▶ _Problem to work on_
In the records below, some lines hold the word "none". Copy each of those lines.

[Change listing data]
----------

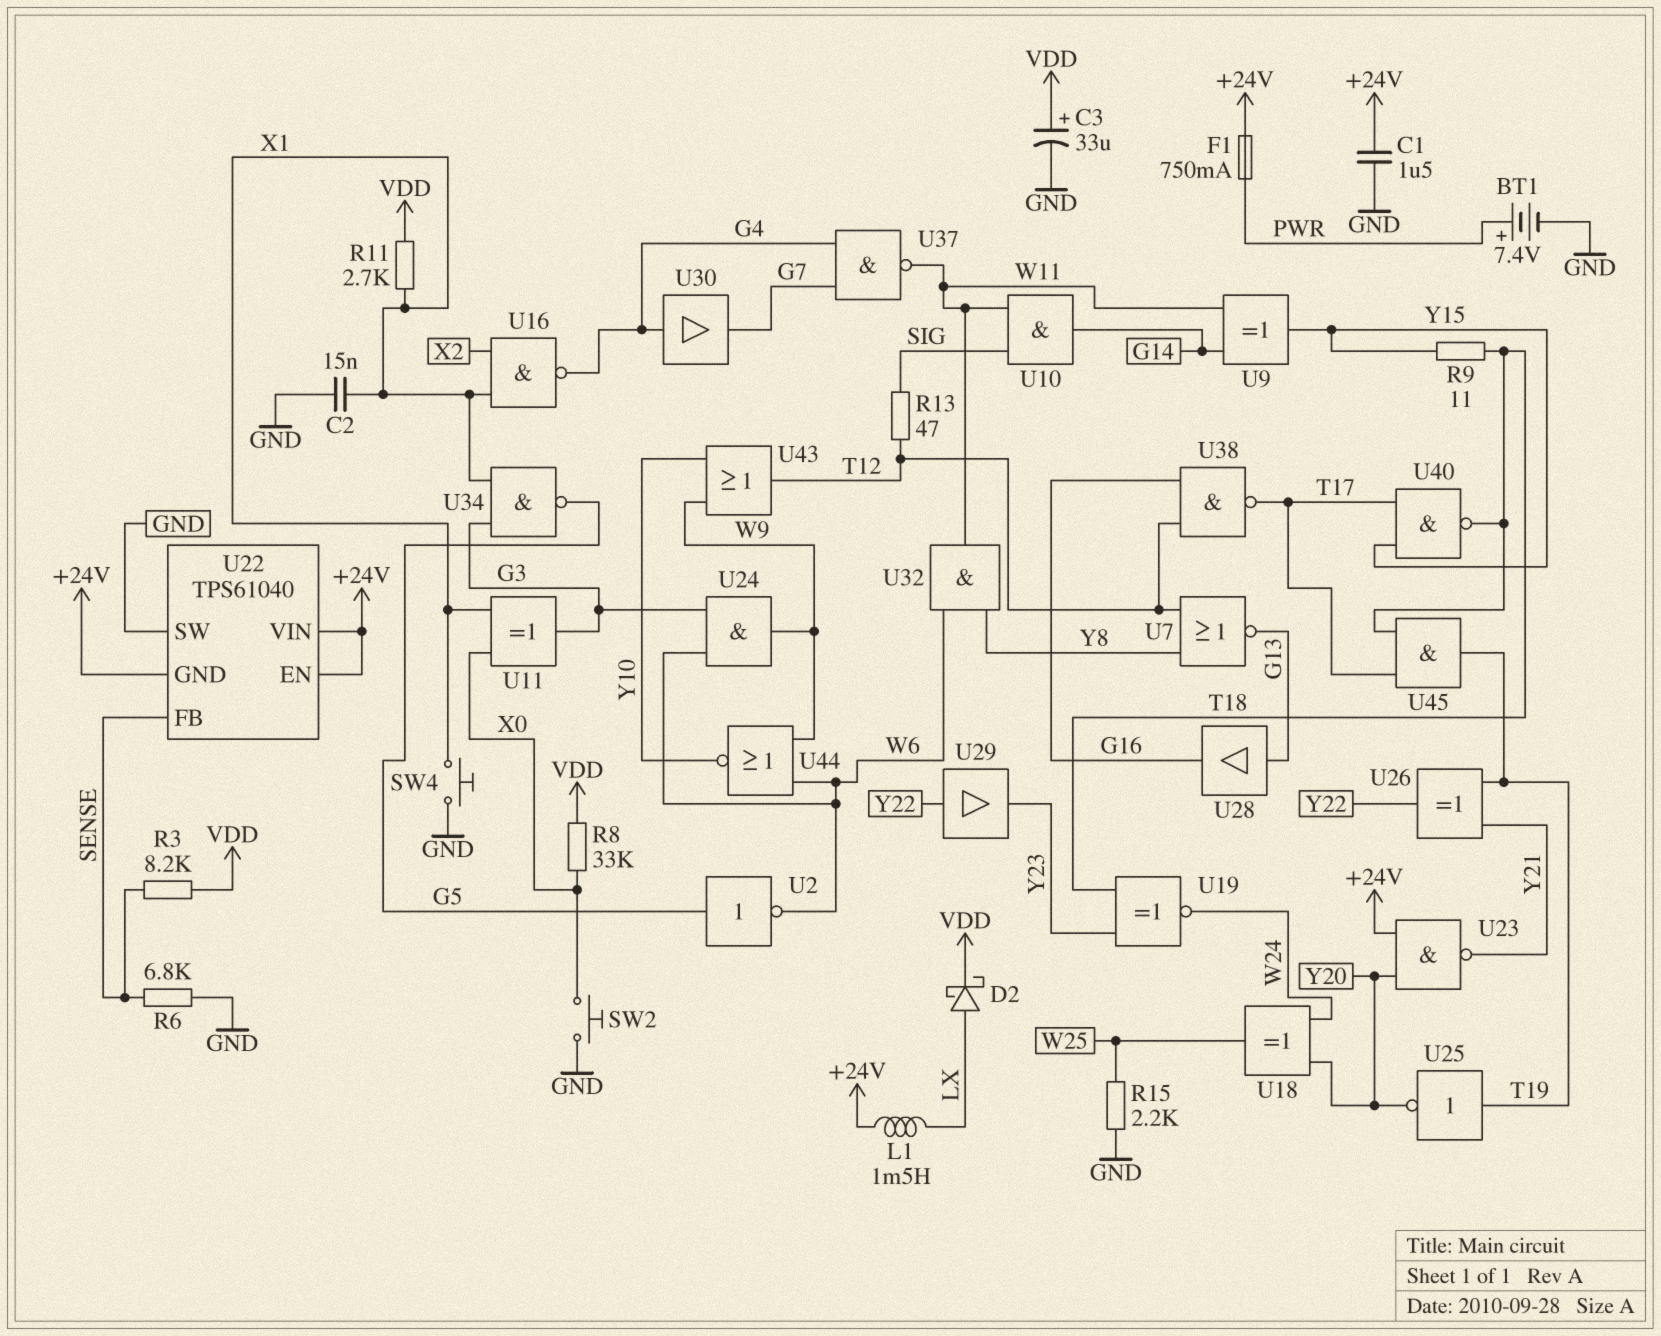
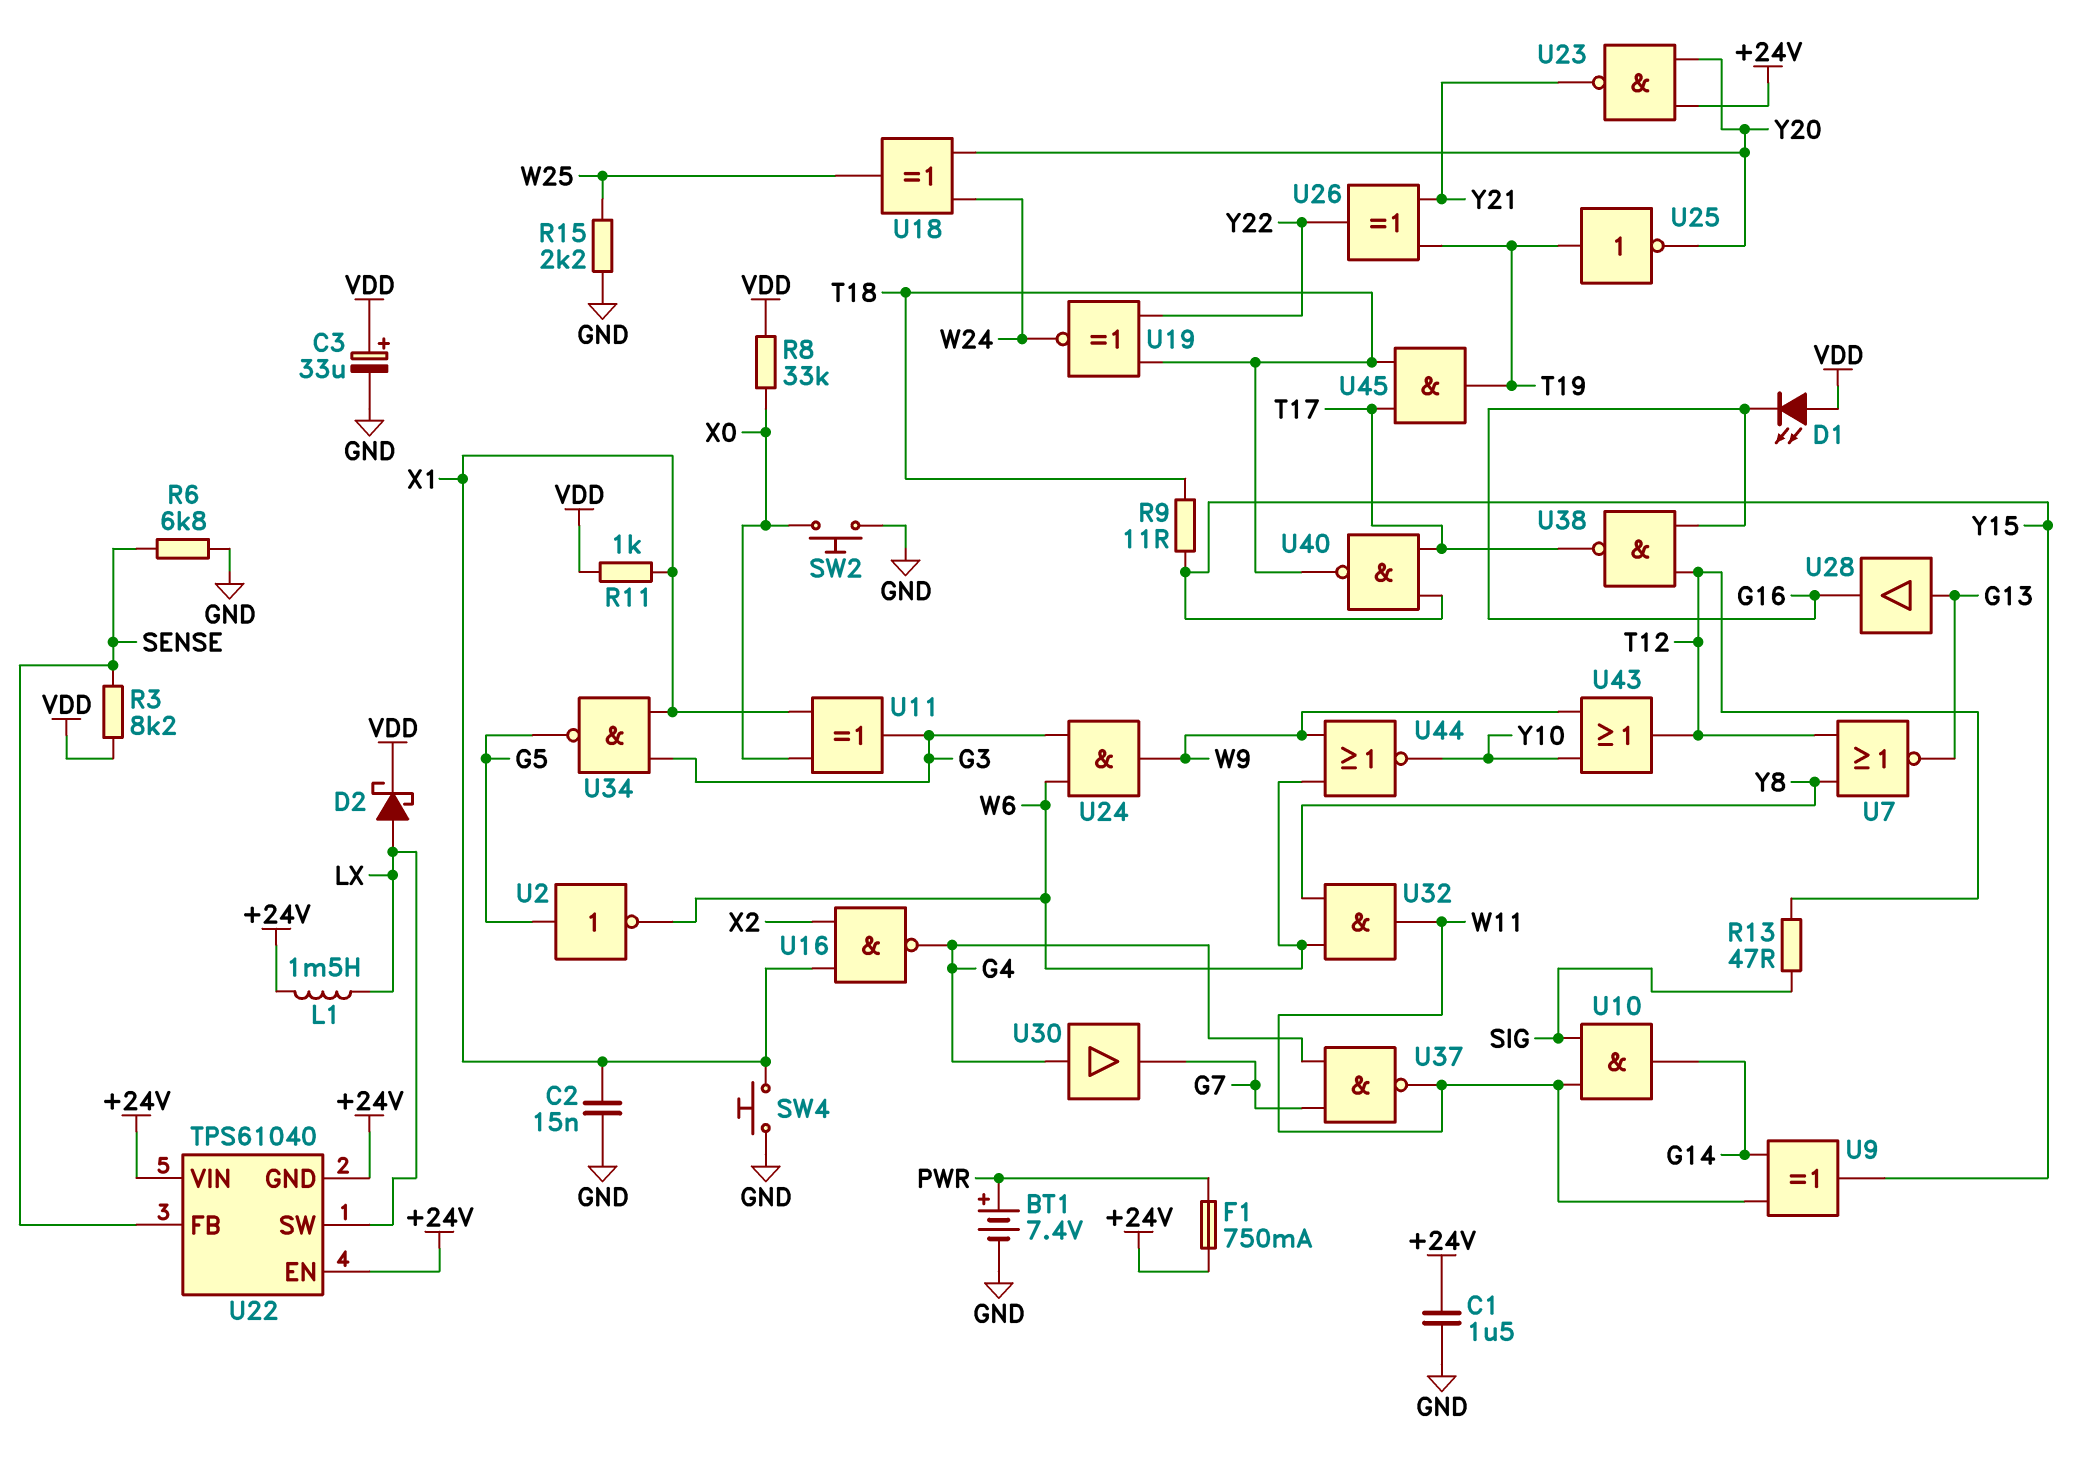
D1: none -> LED (A VDD, K G16)
R11: 2.7k (VDD, X1) -> 1k (VDD, X1)
U19: XNOR (in T18, in Y23, out W24) -> XNOR (in T18, in Y22, out W24)
U22 pin SW: GND -> LX
U29: buffer (in Y22, out Y23) -> none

----------

▶ _Solution for this task_
D1: none -> LED (A VDD, K G16)
U29: buffer (in Y22, out Y23) -> none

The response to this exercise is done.